§ PROBLEM DESCRIPTION
Reproduce each line of the following material exactly, omitting the images.

§ INPUT RECORDS
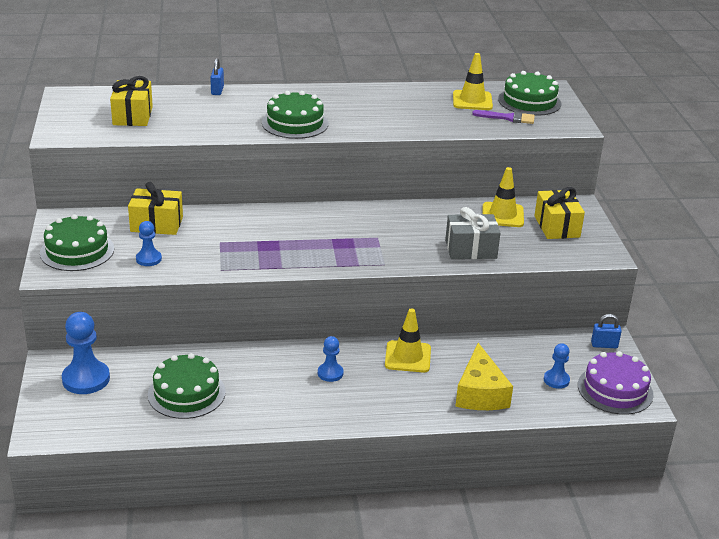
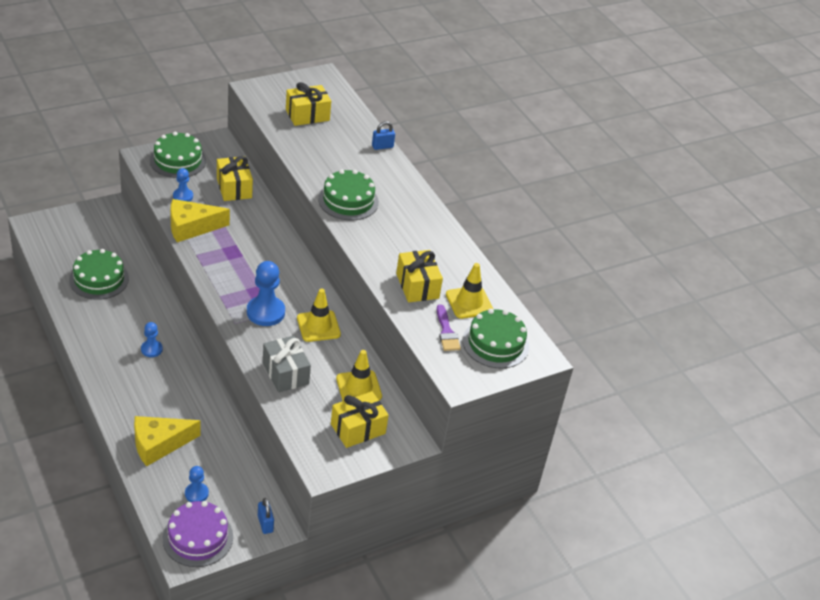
camera: 65 degrees right, 10 degrees up
(86, 379) = (97, 227): blue pawn -> blue pawn (265, 312)
(209, 263) = (191, 227): none -> yellow cheese
(408, 357) = (191, 391): yellow traffic cone -> yellow traffic cone (318, 326)
(440, 117) = (417, 286): none -> yellow gift

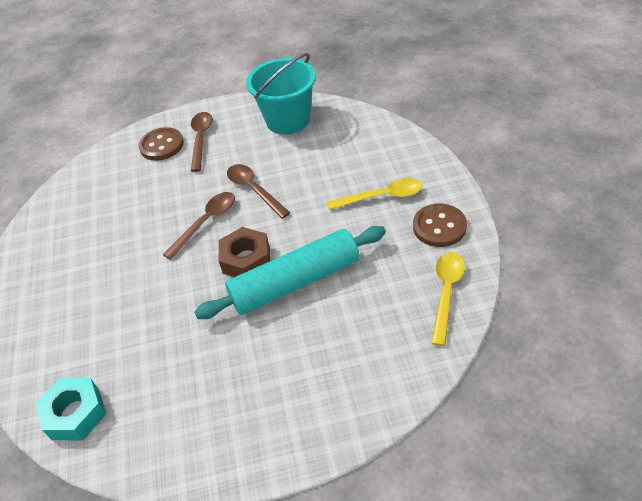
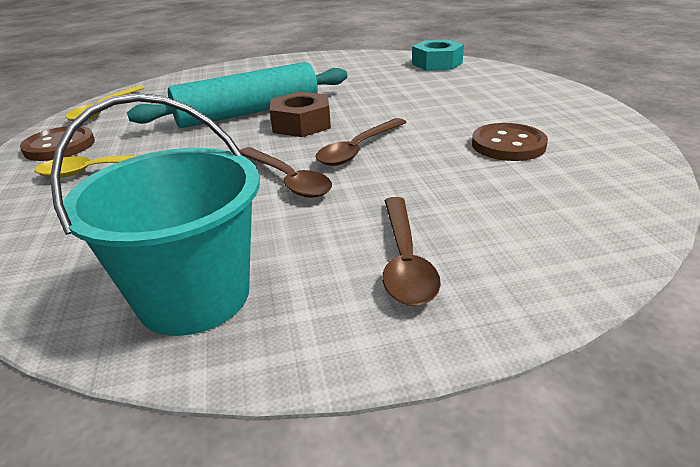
camera: 175 degrees right, 15 degrees down
(161, 145) = (494, 250): brown button -> brown button (508, 145)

§ ANSWER TO THE PROBLEM
camera: 65 degrees right, 10 degrees up
(86, 379) = (97, 227): blue pawn -> blue pawn (265, 312)
(209, 263) = (191, 227): none -> yellow cheese
(408, 357) = (191, 391): yellow traffic cone -> yellow traffic cone (318, 326)
(440, 117) = (417, 286): none -> yellow gift

camera: 175 degrees right, 15 degrees down
(161, 145) = (494, 250): brown button -> brown button (508, 145)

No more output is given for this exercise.